* [BRIEF]: In the listing below, locate the line containing "R6: 68k (+9V, N4) -> 100k (+9V, N4)"; reproduce that line and all lines that follow it, unchanged.

★ ★ ★ ★

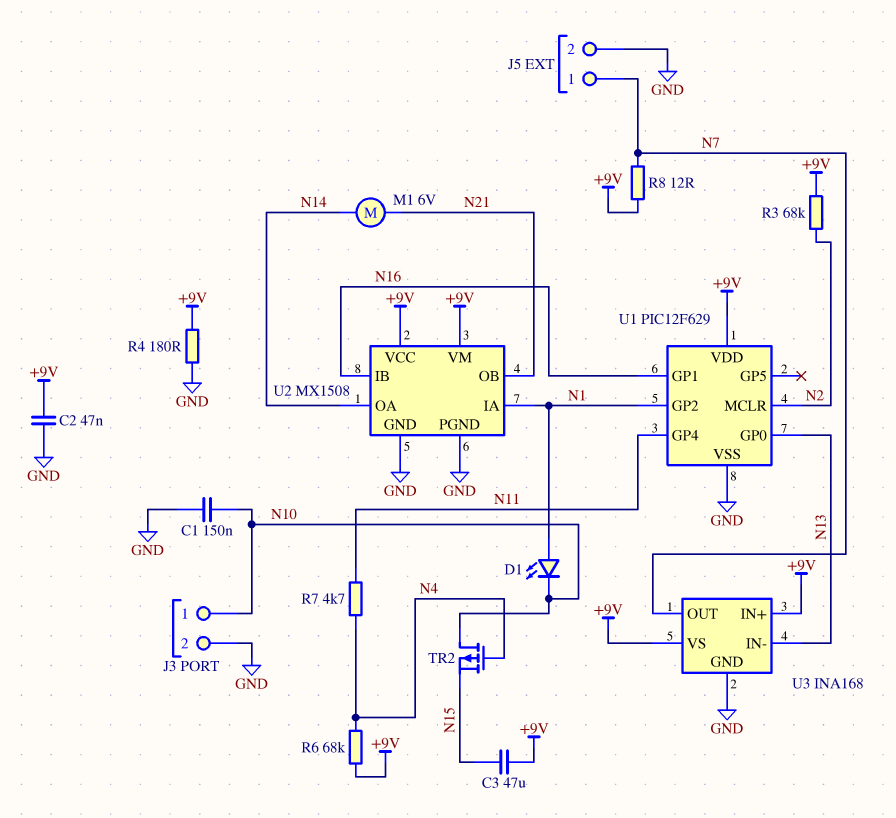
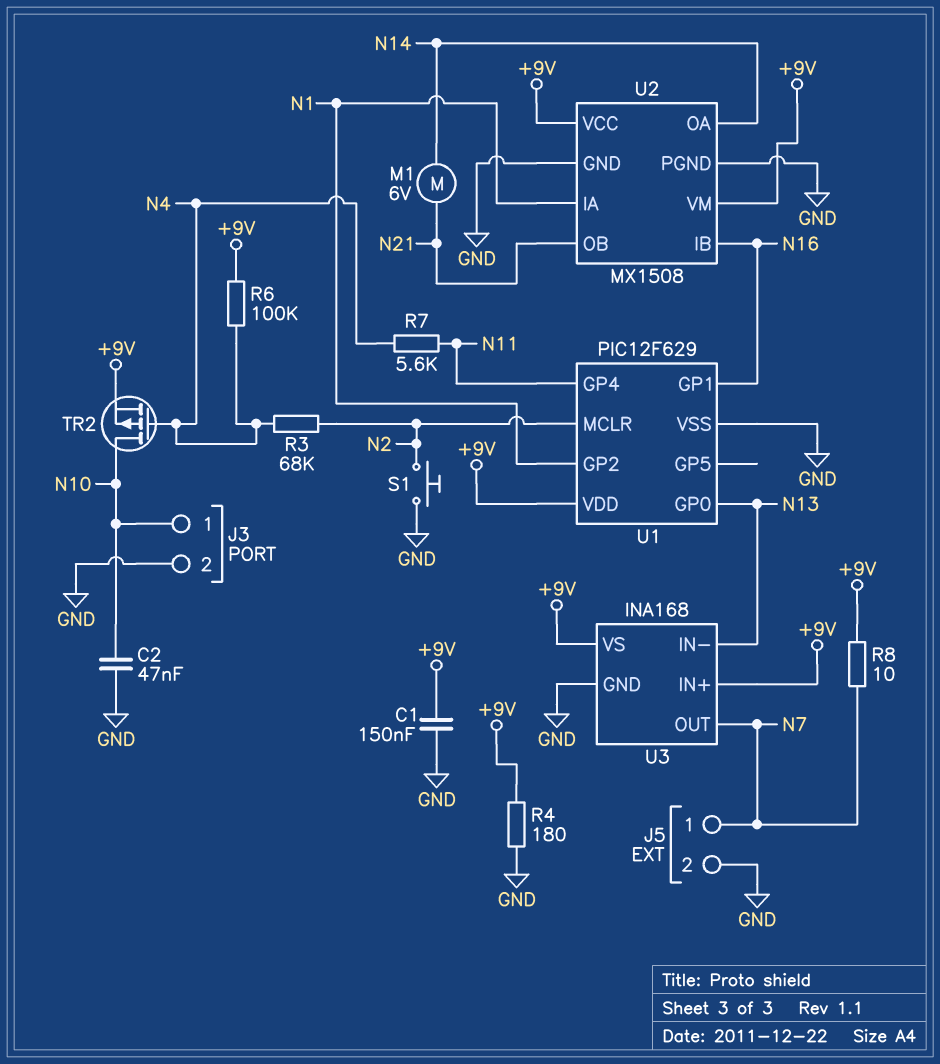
C1: 150nF (GND, N10) -> 150nF (+9V, GND)
C2: 47nF (+9V, GND) -> 47nF (GND, N10)
C3: 47uF (+9V, N15) -> none
D1: LED (A N1, K N10) -> none
R3: 68k (+9V, N2) -> 68k (N2, N4)
R6: 68k (+9V, N4) -> 100k (+9V, N4)
R7: 4.7k (N4, N11) -> 5.6k (N4, N11)
R8: 12 (+9V, N7) -> 10 (+9V, N7)
S1: none -> button (GND, N2)
TR2: PMOS (G N4, D N10, S N15) -> PMOS (G N4, D N10, S +9V)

★ ★ ★ ★

* [RESPONSE AREA]:
R6: 68k (+9V, N4) -> 100k (+9V, N4)
R7: 4.7k (N4, N11) -> 5.6k (N4, N11)
R8: 12 (+9V, N7) -> 10 (+9V, N7)
S1: none -> button (GND, N2)
TR2: PMOS (G N4, D N10, S N15) -> PMOS (G N4, D N10, S +9V)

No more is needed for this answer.